§ **Dataset entries**
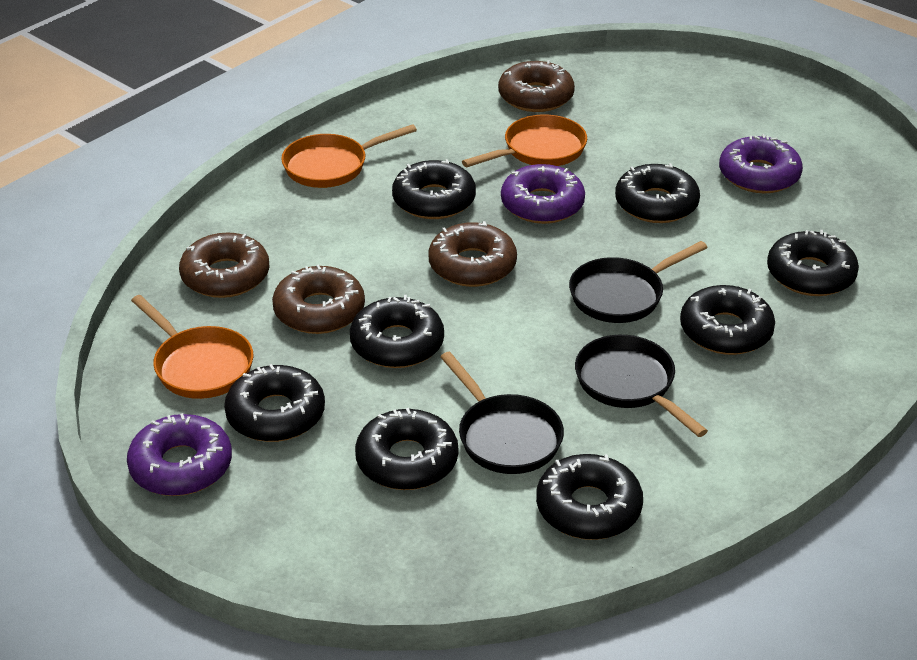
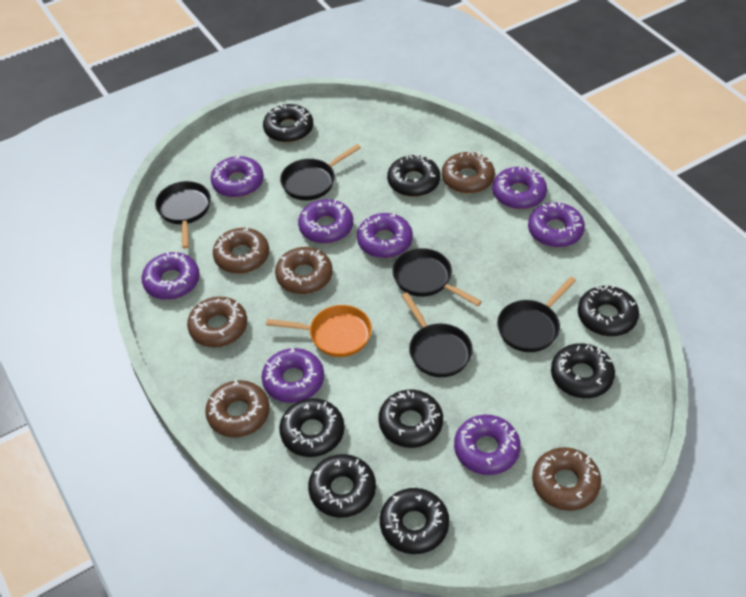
black pan: 3 -> 5
brown donut: 4 -> 6
orange pan: 3 -> 1
purple donut: 3 -> 8

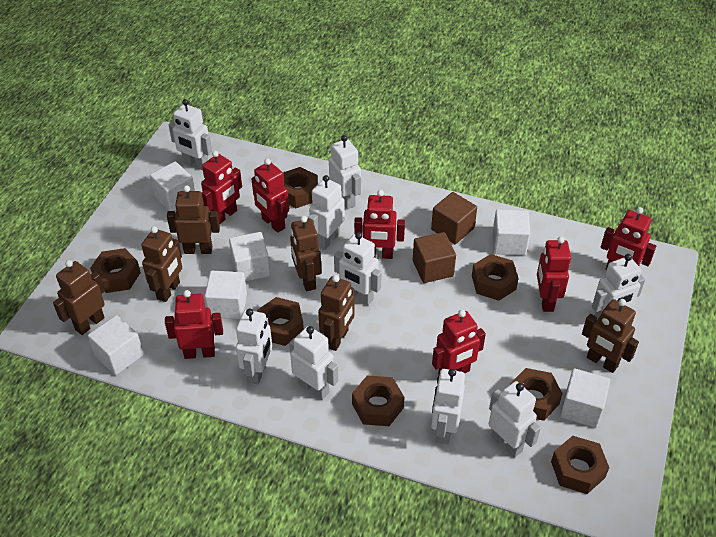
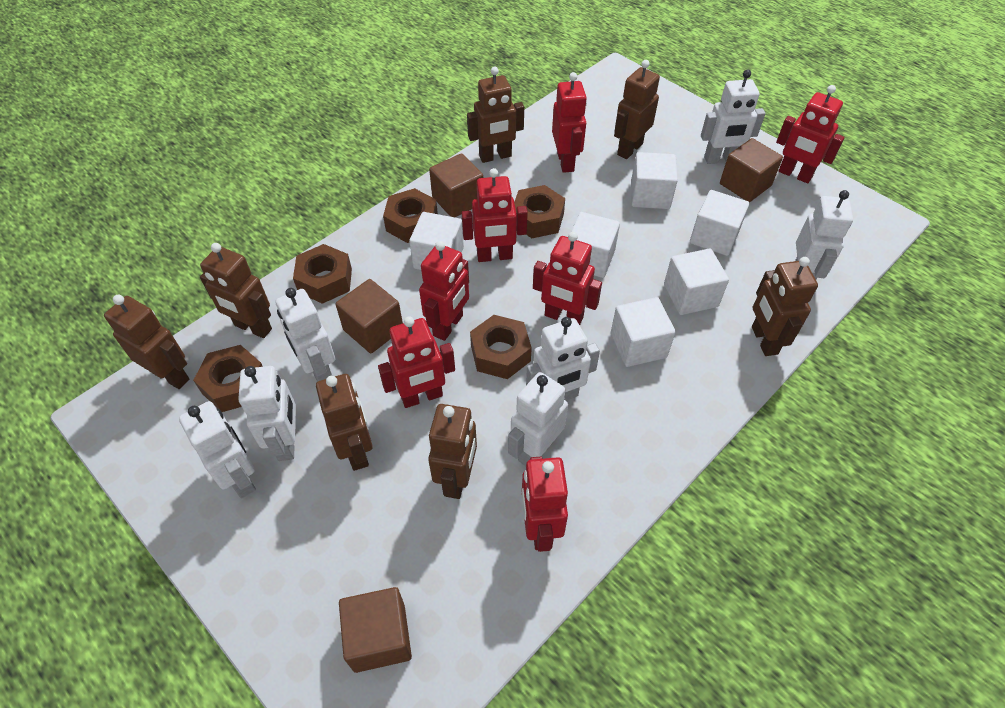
brown cube: 2 -> 4
brown nut: 7 -> 5
brown robot: 6 -> 7
white robot: 9 -> 7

§ **What you are asked to do**
Scan the material above and copy every line that holds the string "brown".

§ **Result**
brown donut: 4 -> 6
brown cube: 2 -> 4
brown nut: 7 -> 5
brown robot: 6 -> 7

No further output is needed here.